▶ **DESCRIPTION OF THE TASK**
Could you copy exactly the lines from the one containing "ENC1 pin CLK: GP18 -> GP20" through the last line of the records below, leaving out any pictures?

▶ **DATA EXCERPTS**

════════

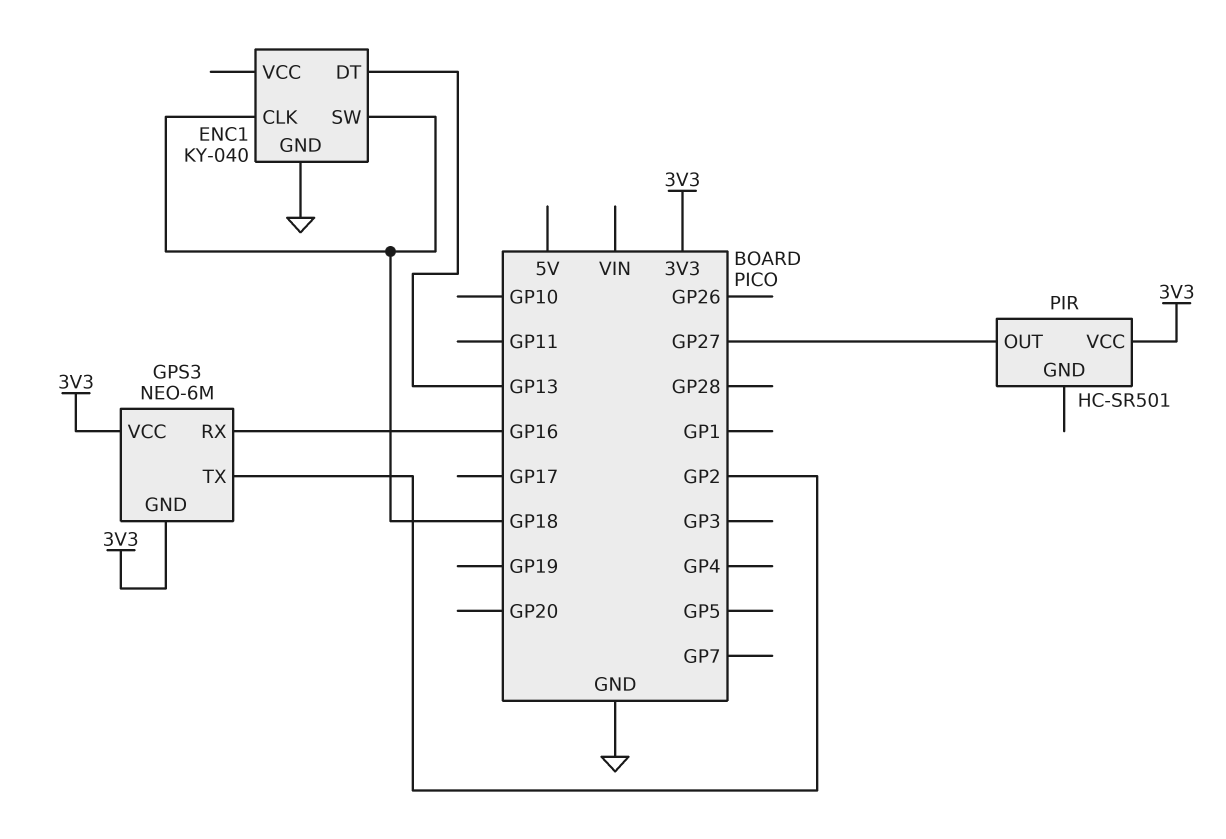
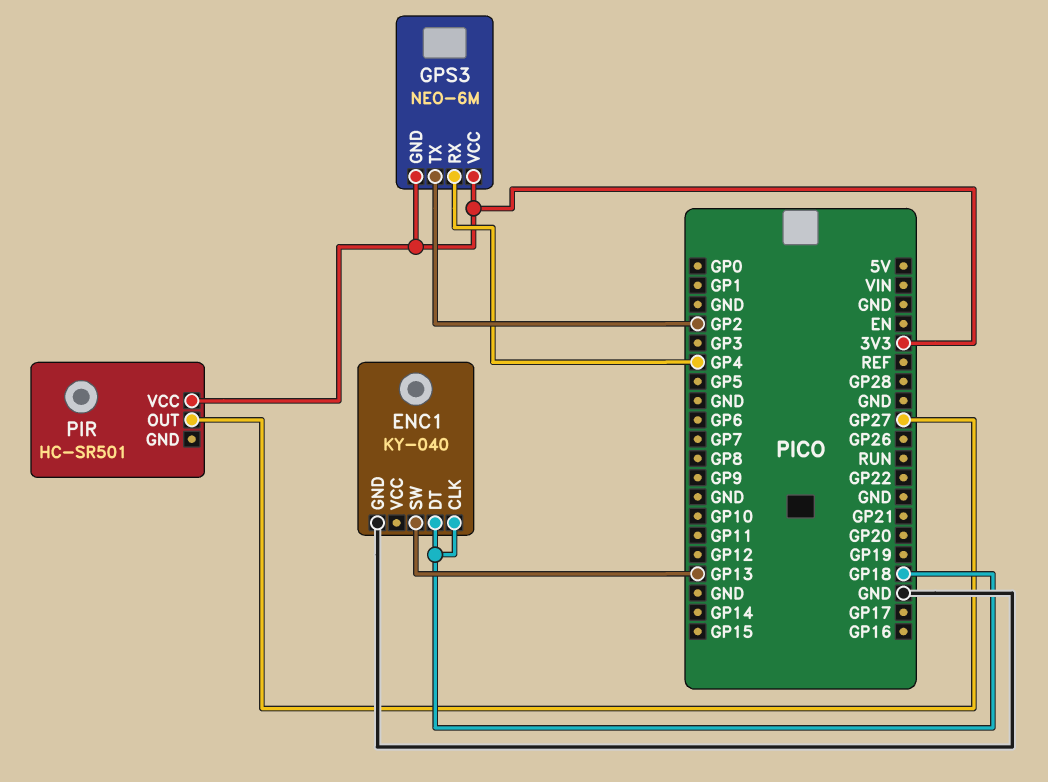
ENC1 pin DT: GP13 -> GP18
ENC1 pin SW: GP18 -> GP13
GPS3 pin RX: GP16 -> GP4

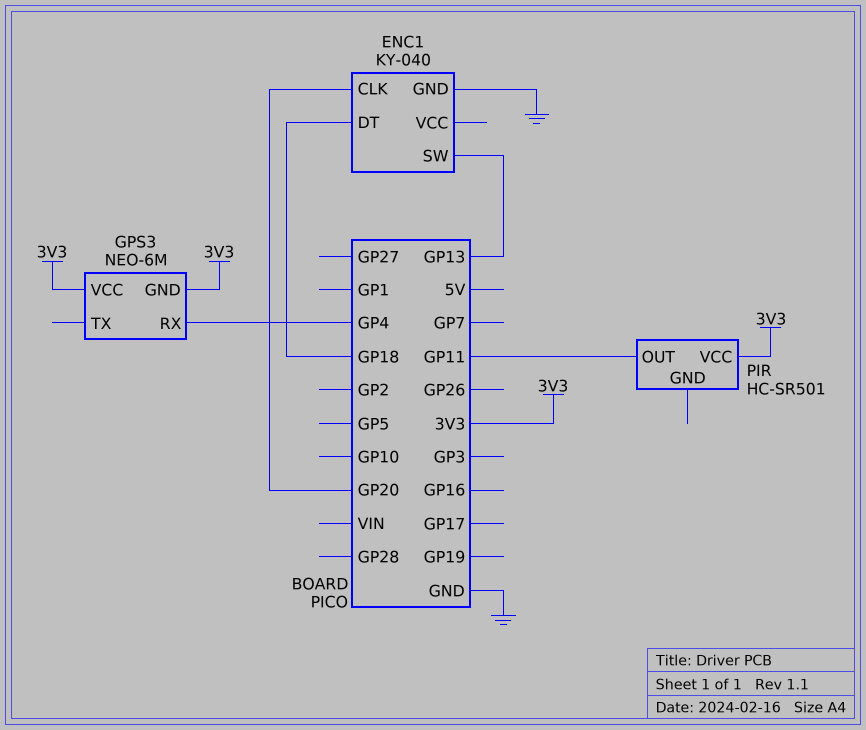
ENC1 pin CLK: GP18 -> GP20
GPS3 pin TX: GP2 -> none
PIR pin OUT: GP27 -> GP11

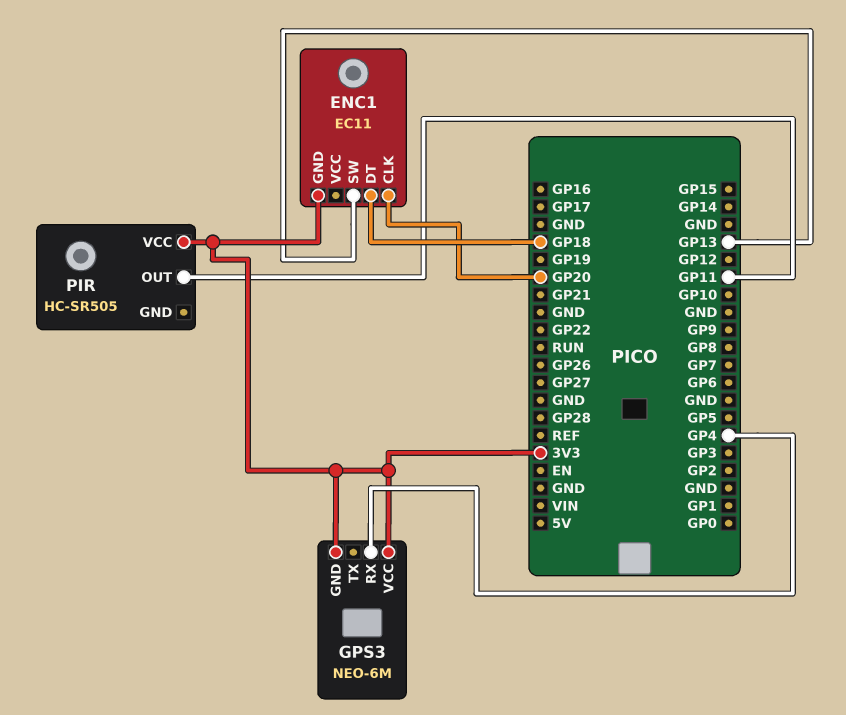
ENC1: KY-040 -> EC11
ENC1 pin GND: GND -> 3V3
PIR: HC-SR501 -> HC-SR505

════════

▶ **EXERCISE SOLUTION**
ENC1 pin CLK: GP18 -> GP20
GPS3 pin TX: GP2 -> none
PIR pin OUT: GP27 -> GP11

ENC1: KY-040 -> EC11
ENC1 pin GND: GND -> 3V3
PIR: HC-SR501 -> HC-SR505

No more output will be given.